▶ _Exercise requirements_:
From the entries below, please output exactly the lines starting at the one containing "camera: 80 degrees right, 5 degrees down" and ending at the one containing "(923, 253) = (252, 311): black", both included.

▶ _Exercise inputs_:

--------------------------------

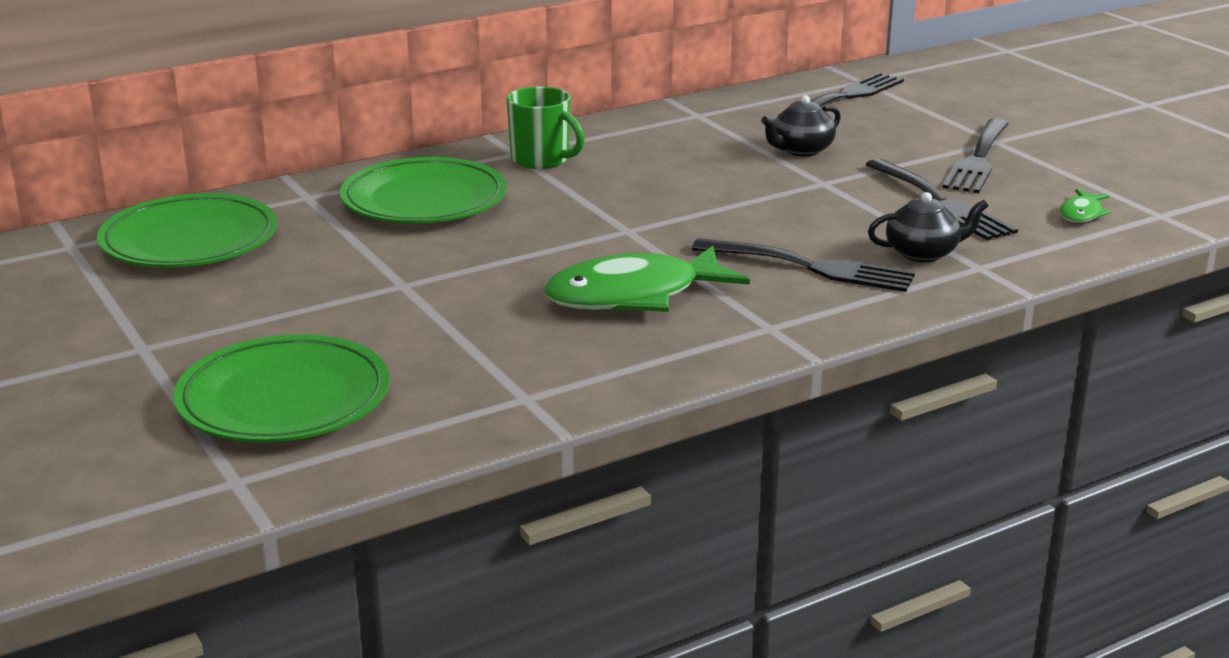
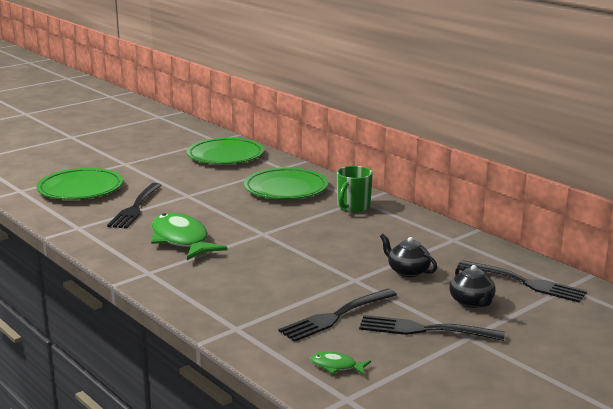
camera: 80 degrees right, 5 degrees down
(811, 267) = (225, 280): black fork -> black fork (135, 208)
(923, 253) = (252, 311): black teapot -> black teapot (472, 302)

--------------------------------

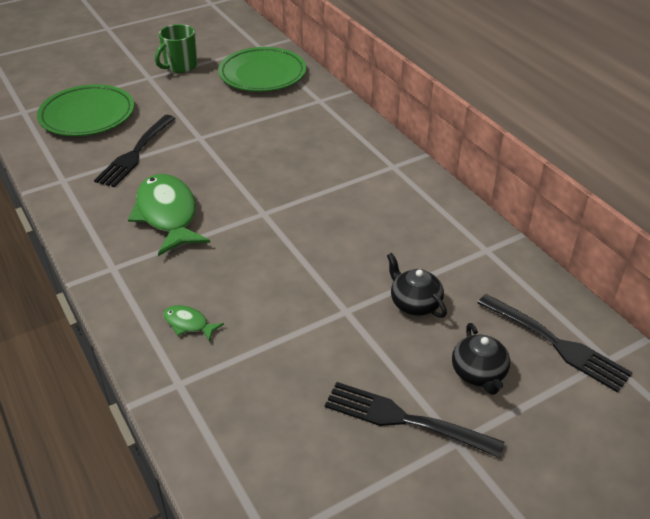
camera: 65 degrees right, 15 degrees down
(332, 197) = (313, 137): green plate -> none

--------------------------------

▶ _Completed task_:
camera: 80 degrees right, 5 degrees down
(811, 267) = (225, 280): black fork -> black fork (135, 208)
(923, 253) = (252, 311): black teapot -> black teapot (472, 302)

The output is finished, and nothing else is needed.